**TASK TO COMPLETE:** Output all entries verbatim.

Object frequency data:

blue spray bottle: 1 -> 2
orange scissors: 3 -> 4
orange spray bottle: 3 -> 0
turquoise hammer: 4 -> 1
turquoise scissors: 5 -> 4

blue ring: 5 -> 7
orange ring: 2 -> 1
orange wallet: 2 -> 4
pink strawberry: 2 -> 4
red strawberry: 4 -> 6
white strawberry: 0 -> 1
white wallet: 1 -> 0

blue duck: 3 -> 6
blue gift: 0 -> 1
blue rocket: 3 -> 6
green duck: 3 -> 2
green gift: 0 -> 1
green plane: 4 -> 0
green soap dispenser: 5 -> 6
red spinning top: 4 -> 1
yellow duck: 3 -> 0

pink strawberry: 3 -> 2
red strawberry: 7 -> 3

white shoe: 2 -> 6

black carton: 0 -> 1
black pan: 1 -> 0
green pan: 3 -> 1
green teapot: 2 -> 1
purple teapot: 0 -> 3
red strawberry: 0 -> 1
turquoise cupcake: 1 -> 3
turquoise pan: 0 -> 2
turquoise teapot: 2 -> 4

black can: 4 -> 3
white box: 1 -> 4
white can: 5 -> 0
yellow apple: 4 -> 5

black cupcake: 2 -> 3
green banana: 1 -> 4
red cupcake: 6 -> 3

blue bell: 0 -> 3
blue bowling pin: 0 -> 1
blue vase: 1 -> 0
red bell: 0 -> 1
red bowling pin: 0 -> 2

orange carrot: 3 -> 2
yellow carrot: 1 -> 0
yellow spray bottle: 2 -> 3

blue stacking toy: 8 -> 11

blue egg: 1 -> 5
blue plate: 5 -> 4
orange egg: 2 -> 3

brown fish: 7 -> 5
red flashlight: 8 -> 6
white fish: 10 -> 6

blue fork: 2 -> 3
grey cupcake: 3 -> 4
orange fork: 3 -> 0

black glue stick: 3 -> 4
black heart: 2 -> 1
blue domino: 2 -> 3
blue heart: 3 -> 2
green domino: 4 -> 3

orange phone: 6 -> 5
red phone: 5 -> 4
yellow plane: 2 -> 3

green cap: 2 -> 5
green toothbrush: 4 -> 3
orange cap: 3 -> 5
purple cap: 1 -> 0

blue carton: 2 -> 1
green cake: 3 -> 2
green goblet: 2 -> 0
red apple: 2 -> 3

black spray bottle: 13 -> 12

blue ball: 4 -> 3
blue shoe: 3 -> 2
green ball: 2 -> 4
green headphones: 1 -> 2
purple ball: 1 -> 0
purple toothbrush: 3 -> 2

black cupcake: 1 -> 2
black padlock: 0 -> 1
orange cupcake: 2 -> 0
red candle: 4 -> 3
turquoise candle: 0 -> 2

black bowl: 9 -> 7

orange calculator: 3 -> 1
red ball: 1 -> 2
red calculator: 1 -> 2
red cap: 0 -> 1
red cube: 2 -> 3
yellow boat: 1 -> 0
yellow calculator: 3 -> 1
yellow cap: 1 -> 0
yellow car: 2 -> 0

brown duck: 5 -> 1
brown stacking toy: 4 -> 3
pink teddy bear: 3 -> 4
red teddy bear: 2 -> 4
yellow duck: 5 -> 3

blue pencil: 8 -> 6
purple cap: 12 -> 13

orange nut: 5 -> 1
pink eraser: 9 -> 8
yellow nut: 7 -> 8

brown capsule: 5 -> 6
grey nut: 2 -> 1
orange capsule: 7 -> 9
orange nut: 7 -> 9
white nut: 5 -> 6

**OUTPUT FOR THIS TASK:**
blue spray bottle: 1 -> 2
orange scissors: 3 -> 4
orange spray bottle: 3 -> 0
turquoise hammer: 4 -> 1
turquoise scissors: 5 -> 4

blue ring: 5 -> 7
orange ring: 2 -> 1
orange wallet: 2 -> 4
pink strawberry: 2 -> 4
red strawberry: 4 -> 6
white strawberry: 0 -> 1
white wallet: 1 -> 0

blue duck: 3 -> 6
blue gift: 0 -> 1
blue rocket: 3 -> 6
green duck: 3 -> 2
green gift: 0 -> 1
green plane: 4 -> 0
green soap dispenser: 5 -> 6
red spinning top: 4 -> 1
yellow duck: 3 -> 0

pink strawberry: 3 -> 2
red strawberry: 7 -> 3

white shoe: 2 -> 6

black carton: 0 -> 1
black pan: 1 -> 0
green pan: 3 -> 1
green teapot: 2 -> 1
purple teapot: 0 -> 3
red strawberry: 0 -> 1
turquoise cupcake: 1 -> 3
turquoise pan: 0 -> 2
turquoise teapot: 2 -> 4

black can: 4 -> 3
white box: 1 -> 4
white can: 5 -> 0
yellow apple: 4 -> 5

black cupcake: 2 -> 3
green banana: 1 -> 4
red cupcake: 6 -> 3

blue bell: 0 -> 3
blue bowling pin: 0 -> 1
blue vase: 1 -> 0
red bell: 0 -> 1
red bowling pin: 0 -> 2

orange carrot: 3 -> 2
yellow carrot: 1 -> 0
yellow spray bottle: 2 -> 3

blue stacking toy: 8 -> 11

blue egg: 1 -> 5
blue plate: 5 -> 4
orange egg: 2 -> 3

brown fish: 7 -> 5
red flashlight: 8 -> 6
white fish: 10 -> 6

blue fork: 2 -> 3
grey cupcake: 3 -> 4
orange fork: 3 -> 0

black glue stick: 3 -> 4
black heart: 2 -> 1
blue domino: 2 -> 3
blue heart: 3 -> 2
green domino: 4 -> 3

orange phone: 6 -> 5
red phone: 5 -> 4
yellow plane: 2 -> 3

green cap: 2 -> 5
green toothbrush: 4 -> 3
orange cap: 3 -> 5
purple cap: 1 -> 0

blue carton: 2 -> 1
green cake: 3 -> 2
green goblet: 2 -> 0
red apple: 2 -> 3

black spray bottle: 13 -> 12

blue ball: 4 -> 3
blue shoe: 3 -> 2
green ball: 2 -> 4
green headphones: 1 -> 2
purple ball: 1 -> 0
purple toothbrush: 3 -> 2

black cupcake: 1 -> 2
black padlock: 0 -> 1
orange cupcake: 2 -> 0
red candle: 4 -> 3
turquoise candle: 0 -> 2

black bowl: 9 -> 7

orange calculator: 3 -> 1
red ball: 1 -> 2
red calculator: 1 -> 2
red cap: 0 -> 1
red cube: 2 -> 3
yellow boat: 1 -> 0
yellow calculator: 3 -> 1
yellow cap: 1 -> 0
yellow car: 2 -> 0

brown duck: 5 -> 1
brown stacking toy: 4 -> 3
pink teddy bear: 3 -> 4
red teddy bear: 2 -> 4
yellow duck: 5 -> 3

blue pencil: 8 -> 6
purple cap: 12 -> 13

orange nut: 5 -> 1
pink eraser: 9 -> 8
yellow nut: 7 -> 8

brown capsule: 5 -> 6
grey nut: 2 -> 1
orange capsule: 7 -> 9
orange nut: 7 -> 9
white nut: 5 -> 6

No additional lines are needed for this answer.